Images are to be dropped, and the rest of the data reproduced exactly.

╭─ Information

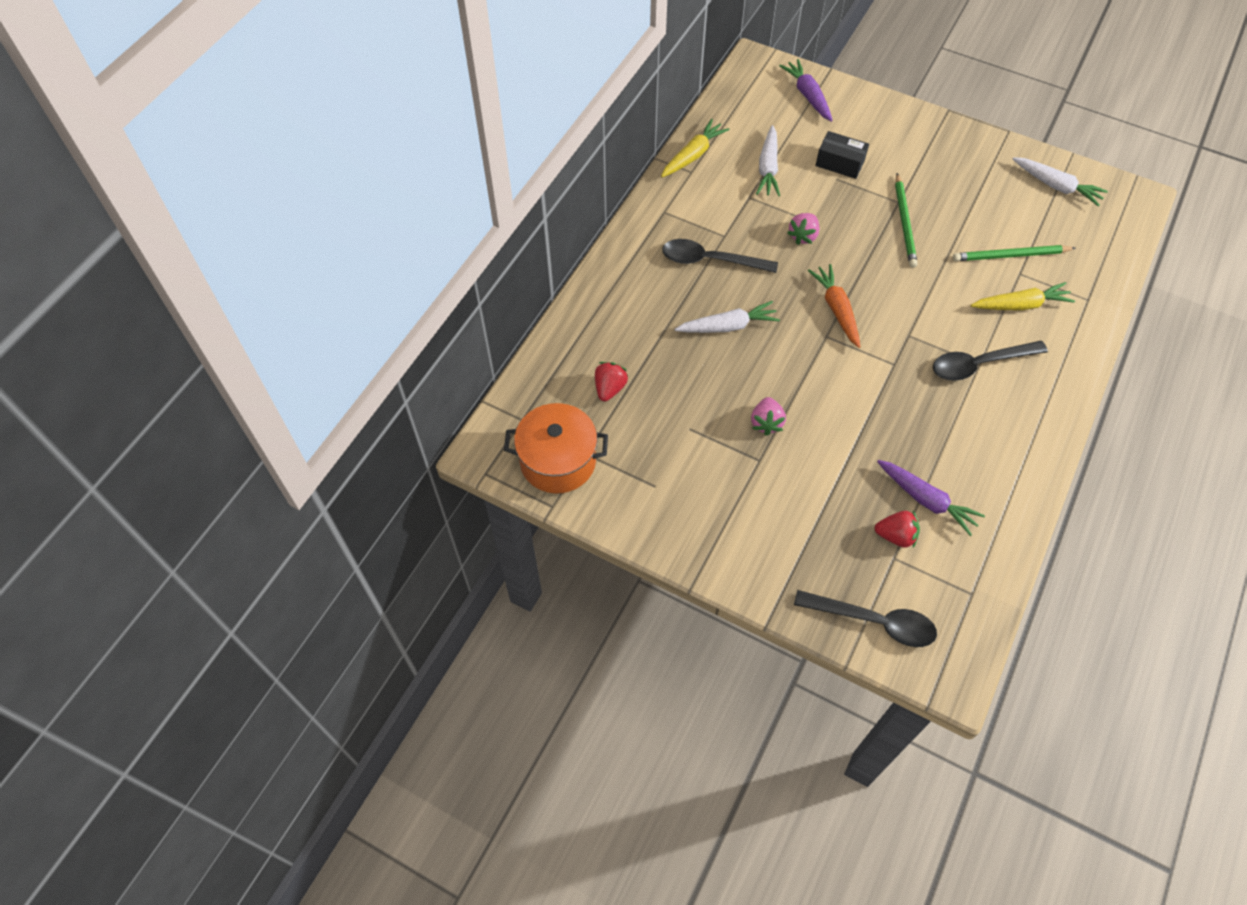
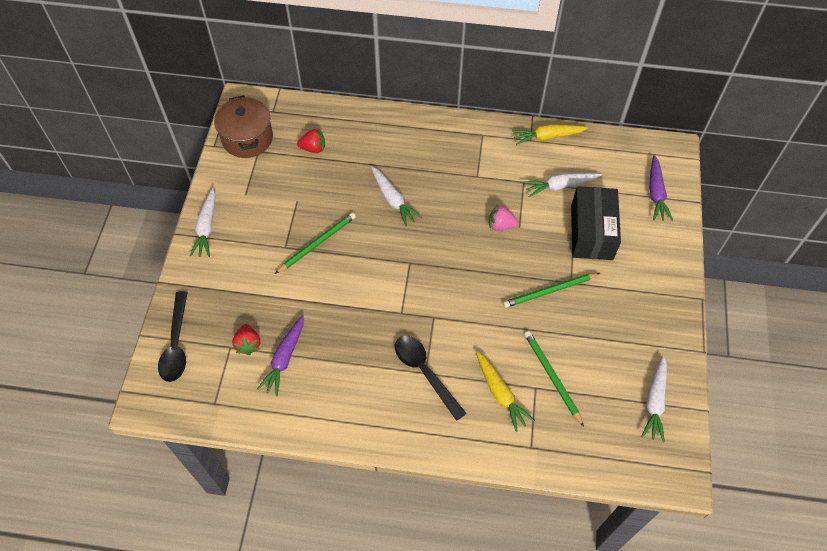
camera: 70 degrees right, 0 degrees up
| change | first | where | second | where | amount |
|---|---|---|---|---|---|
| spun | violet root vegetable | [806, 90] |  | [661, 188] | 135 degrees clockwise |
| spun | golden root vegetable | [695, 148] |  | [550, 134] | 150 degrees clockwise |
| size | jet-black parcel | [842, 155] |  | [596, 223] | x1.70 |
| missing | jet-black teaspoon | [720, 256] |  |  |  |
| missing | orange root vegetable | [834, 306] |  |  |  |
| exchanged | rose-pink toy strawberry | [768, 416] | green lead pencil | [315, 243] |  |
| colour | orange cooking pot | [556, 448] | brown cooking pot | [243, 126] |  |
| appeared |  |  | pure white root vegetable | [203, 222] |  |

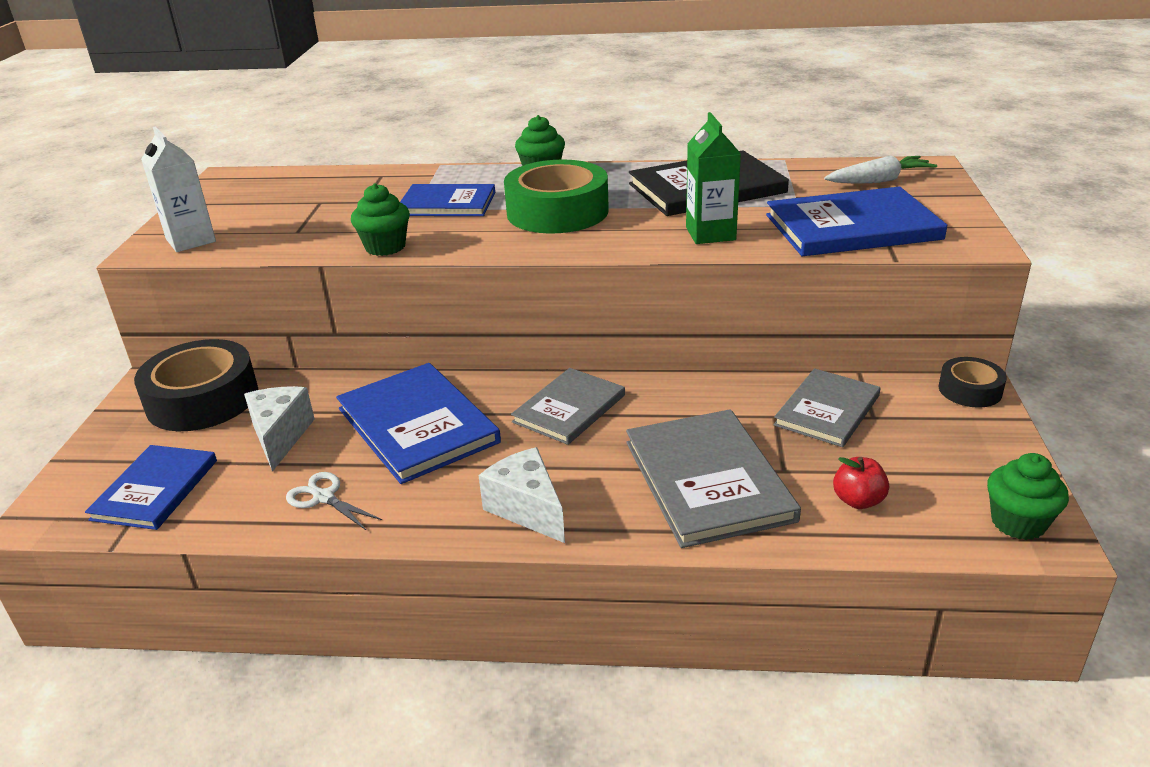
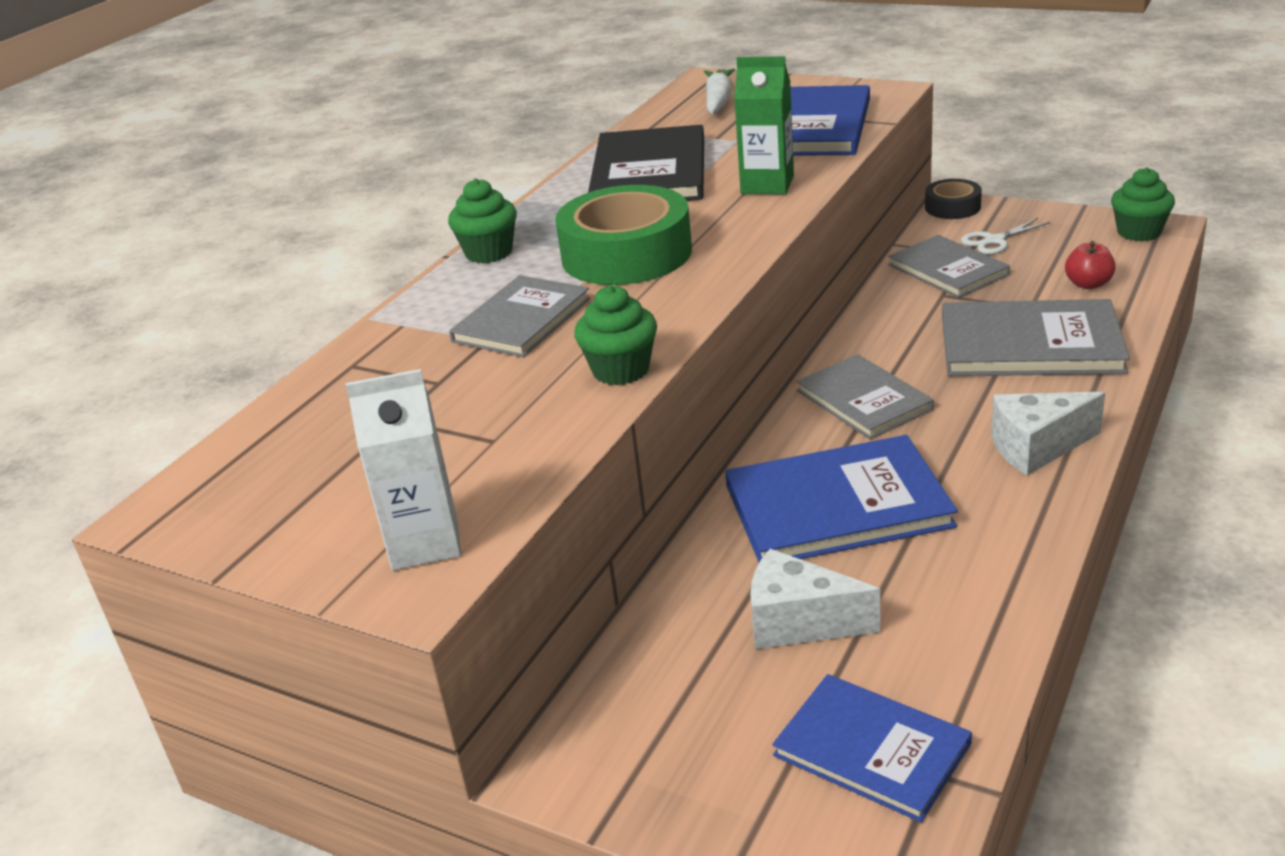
camera: 65 degrees left, 0 degrees up
| change | first | where | second | where | amount |
|---|---|---|---|---|---|
| colour | blue hardcover | [447, 200] | grey hardcover | [520, 316] |  |
| missing | jet-black tape | [196, 385] |  |  |  |
| relocated | pure white pair of scissors | [334, 501] |  | [1005, 236] |  |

╰─

◆ **Output for this exercise**
camera: 70 degrees right, 0 degrees up
| change | first | where | second | where | amount |
|---|---|---|---|---|---|
| spun | violet root vegetable | [806, 90] |  | [661, 188] | 135 degrees clockwise |
| spun | golden root vegetable | [695, 148] |  | [550, 134] | 150 degrees clockwise |
| size | jet-black parcel | [842, 155] |  | [596, 223] | x1.70 |
| missing | jet-black teaspoon | [720, 256] |  |  |  |
| missing | orange root vegetable | [834, 306] |  |  |  |
| exchanged | rose-pink toy strawberry | [768, 416] | green lead pencil | [315, 243] |  |
| colour | orange cooking pot | [556, 448] | brown cooking pot | [243, 126] |  |
| appeared |  |  | pure white root vegetable | [203, 222] |  |

camera: 65 degrees left, 0 degrees up
| change | first | where | second | where | amount |
|---|---|---|---|---|---|
| colour | blue hardcover | [447, 200] | grey hardcover | [520, 316] |  |
| missing | jet-black tape | [196, 385] |  |  |  |
| relocated | pure white pair of scissors | [334, 501] |  | [1005, 236] |  |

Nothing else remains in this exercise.